Instructions to follow
For the string "turquoise", work out how many lines of the data contain it and give that number with nothing added.

Excerpts from a dataset:
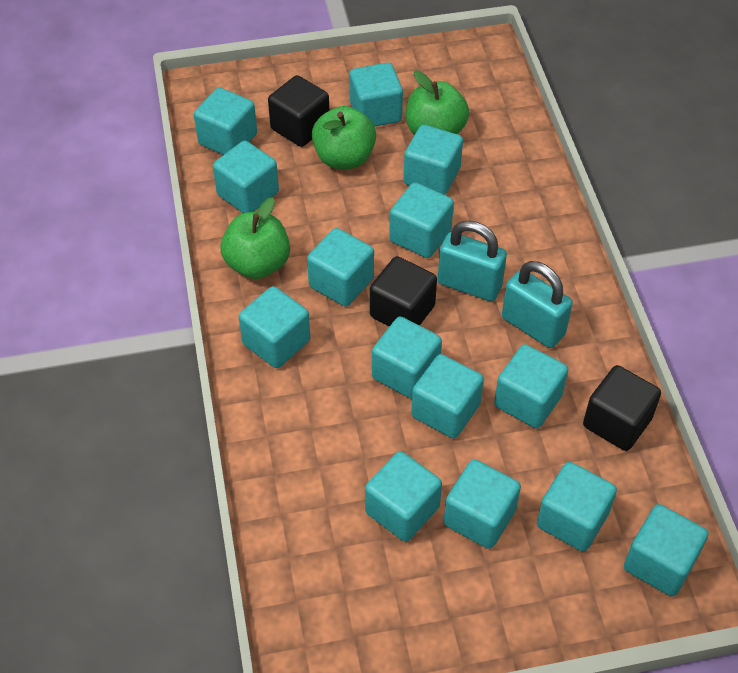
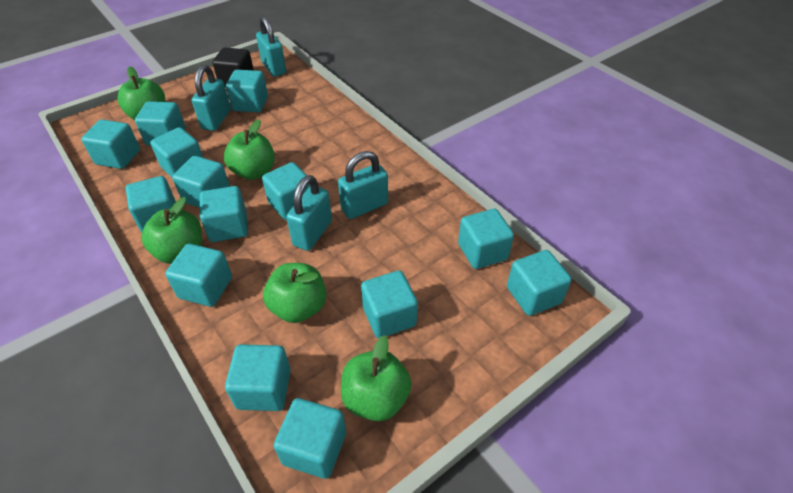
black cube: 3 -> 1
green apple: 3 -> 5
turquoise padlock: 2 -> 4

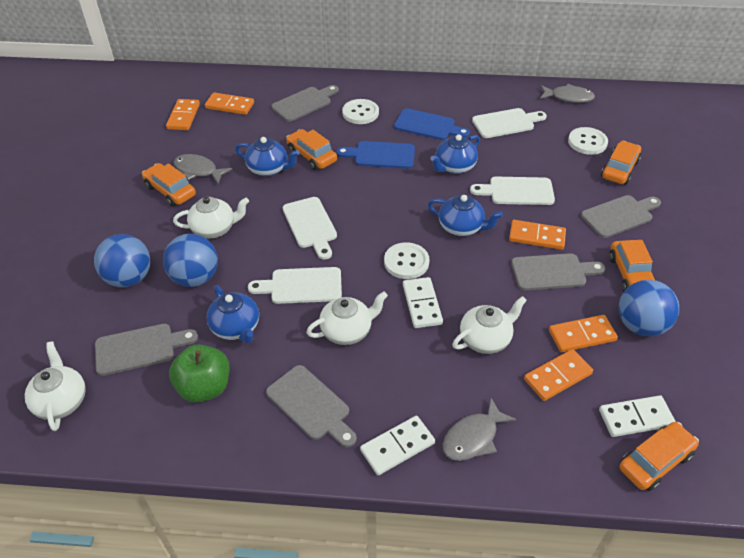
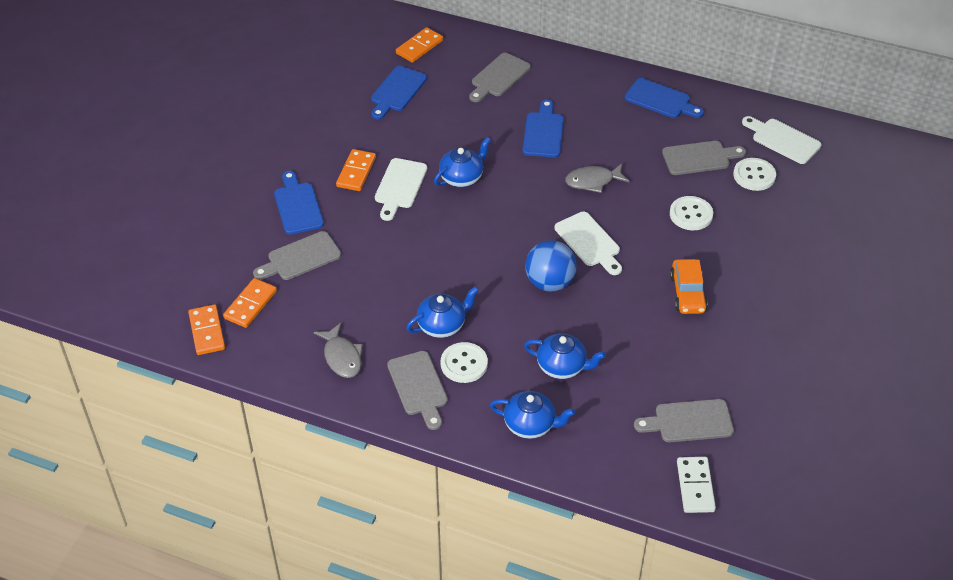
blue ball: 3 -> 1
blue cutting board: 2 -> 4
green apple: 1 -> 0
grey fish: 3 -> 2
orange car: 5 -> 1
orange domino: 5 -> 4
white cutting board: 4 -> 3
white domino: 3 -> 1
white teapot: 4 -> 0

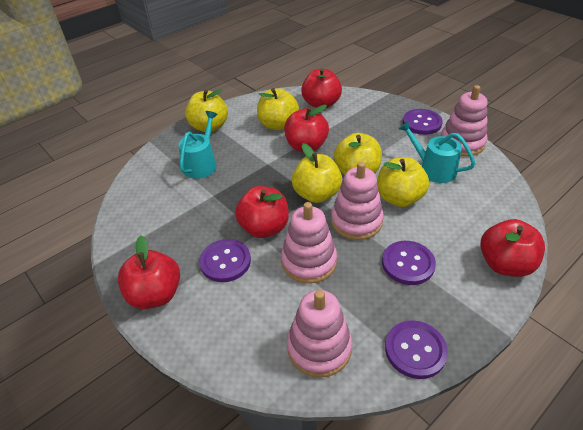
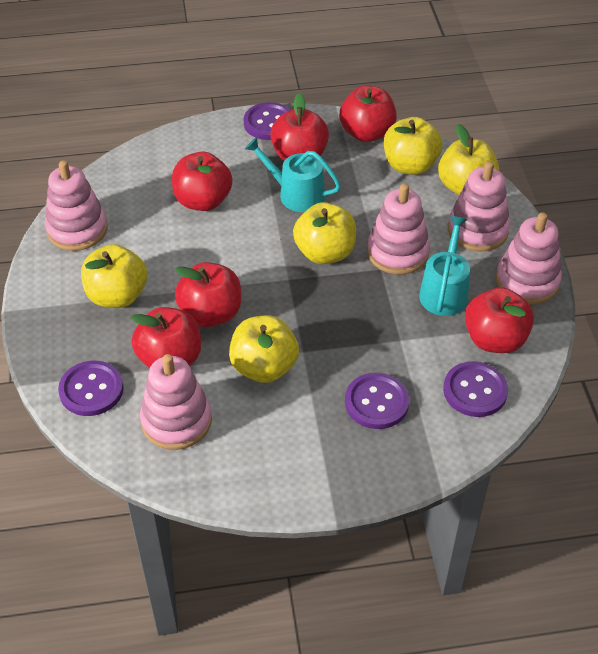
pink stacking toy: 4 -> 5
red apple: 5 -> 6

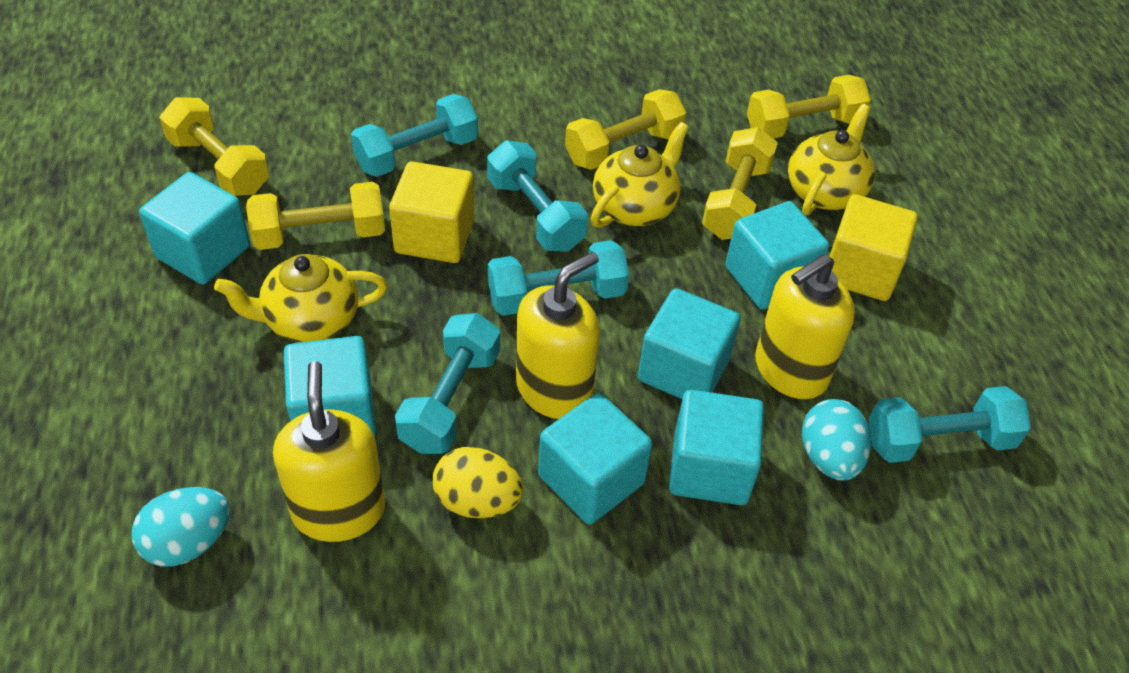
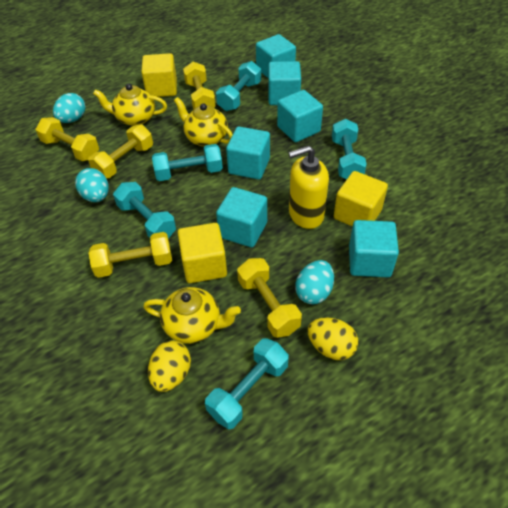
turquoise egg: 2 -> 3
yellow cube: 2 -> 3
yellow egg: 1 -> 2
yellow soap dispenser: 3 -> 1

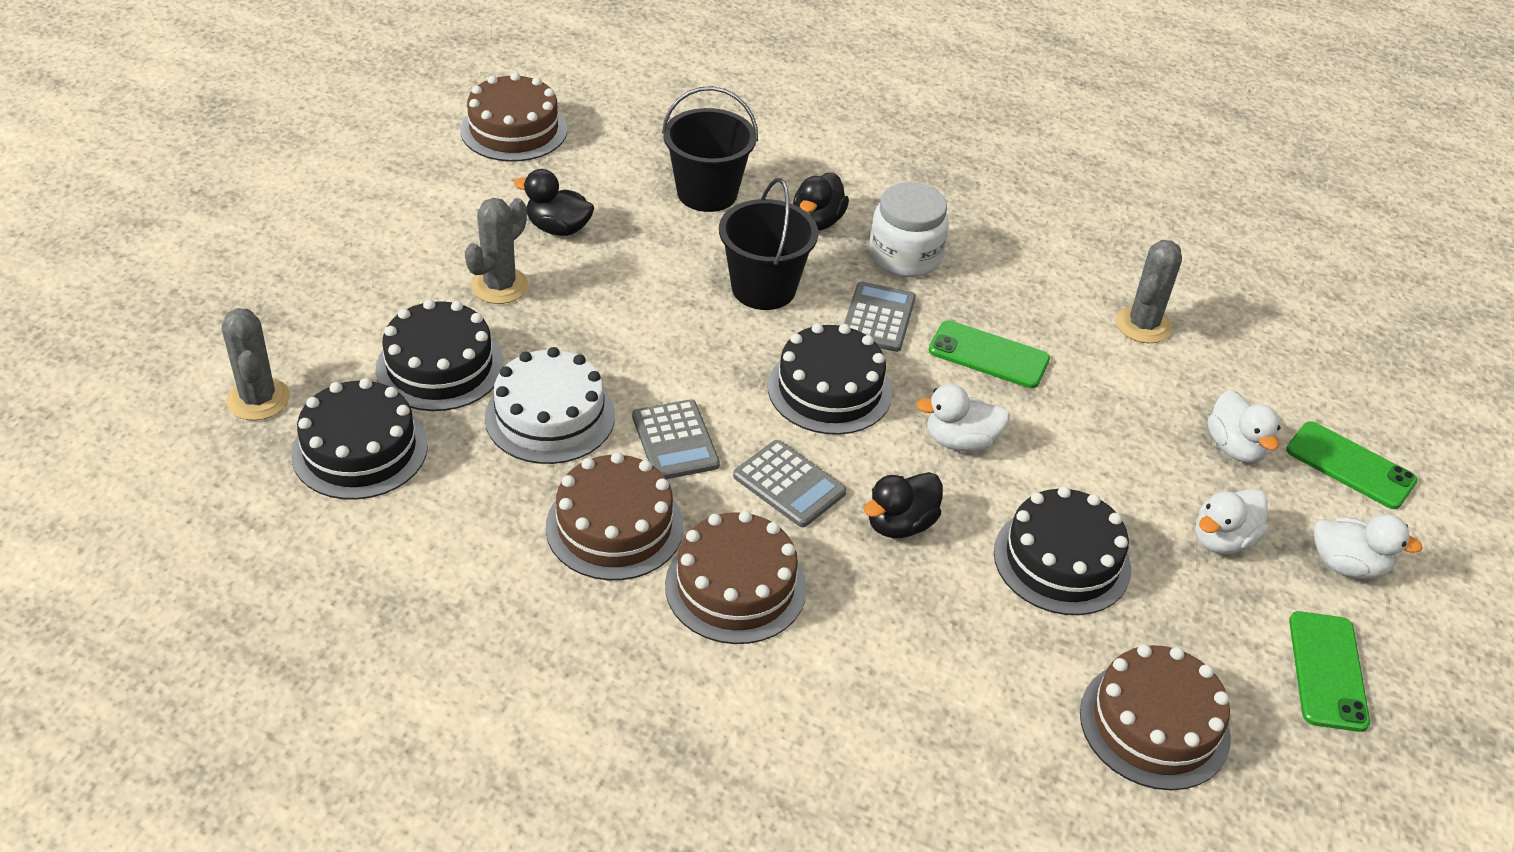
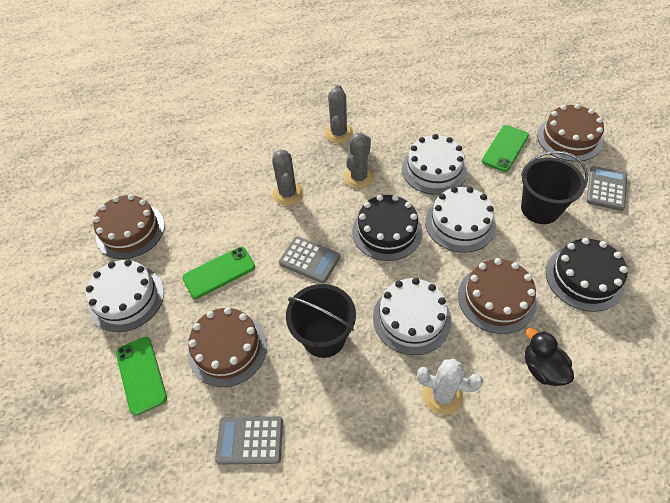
black cake: 4 -> 2
black duck: 3 -> 1
white cactus: 0 -> 1
white cake: 1 -> 4
white duck: 4 -> 0
white jar: 1 -> 0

Result for this exercise
2